▸ WHAT IS REQUIRED:
Exactly the lines from the one containing "C1: 100nF (3V3, ISO_E) -> 100nF (3V3, GND)" to the final line below should be output, and no others.

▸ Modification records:
--- START ---

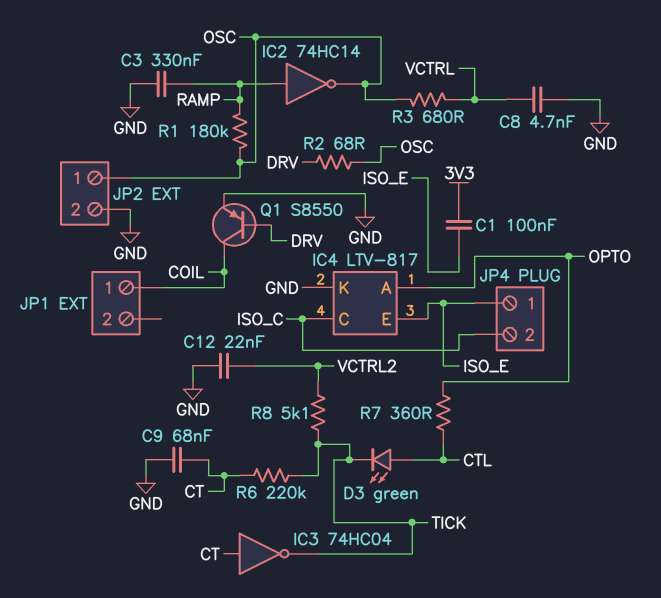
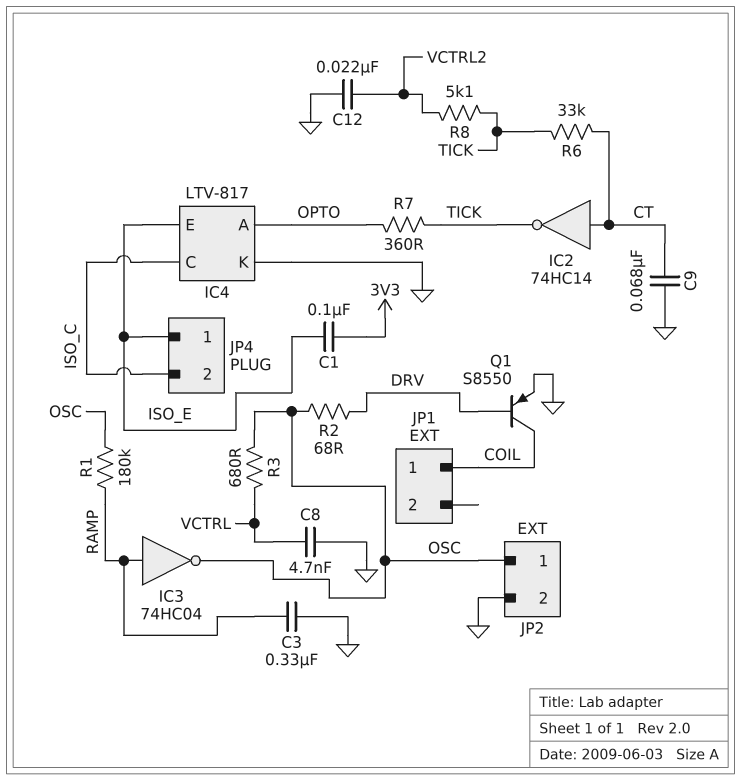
D3: LED green (A CTL, K TICK) -> none
IC2: NOT 74HC14 (in RAMP, out OSC) -> NOT 74HC14 (in CT, out TICK)
IC3: NOT 74HC04 (in CT, out TICK) -> NOT 74HC04 (in RAMP, out OSC)
R6: 220k (CT, TICK) -> 33k (CT, TICK)
R7: 360 (CTL, OPTO) -> 360 (OPTO, TICK)

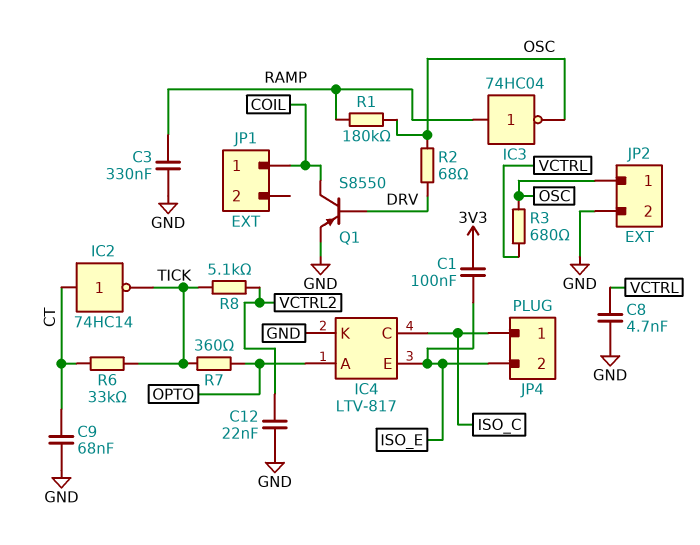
JP4 pin 1: ISO_E -> ISO_C
JP4 pin 2: ISO_C -> ISO_E

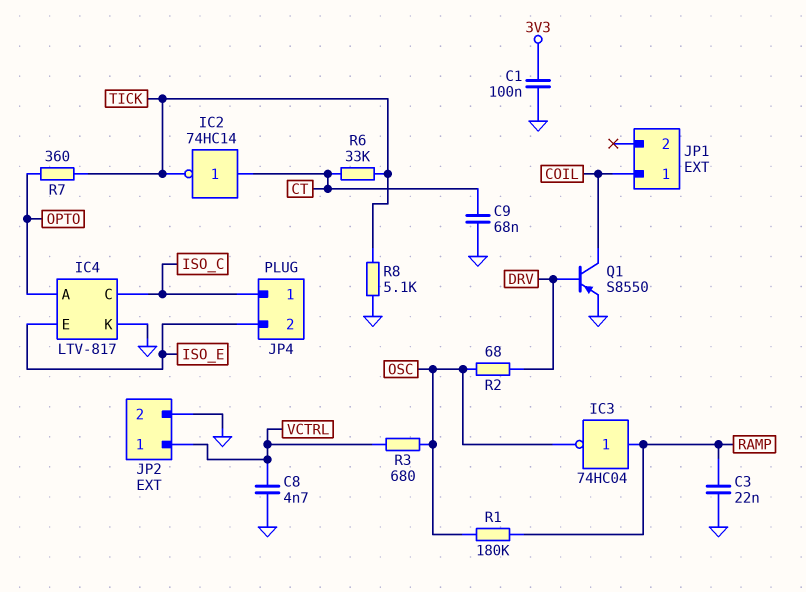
C1: 100nF (3V3, ISO_E) -> 100nF (3V3, GND)
C3: 330nF (GND, RAMP) -> 22nF (GND, RAMP)
C12: 22nF (GND, VCTRL2) -> none
JP2 pin 1: OSC -> VCTRL
R8: 5.1k (TICK, VCTRL2) -> 5.1k (GND, TICK)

--- END ---

▸ RESPONSE AREA:
C1: 100nF (3V3, ISO_E) -> 100nF (3V3, GND)
C3: 330nF (GND, RAMP) -> 22nF (GND, RAMP)
C12: 22nF (GND, VCTRL2) -> none
JP2 pin 1: OSC -> VCTRL
R8: 5.1k (TICK, VCTRL2) -> 5.1k (GND, TICK)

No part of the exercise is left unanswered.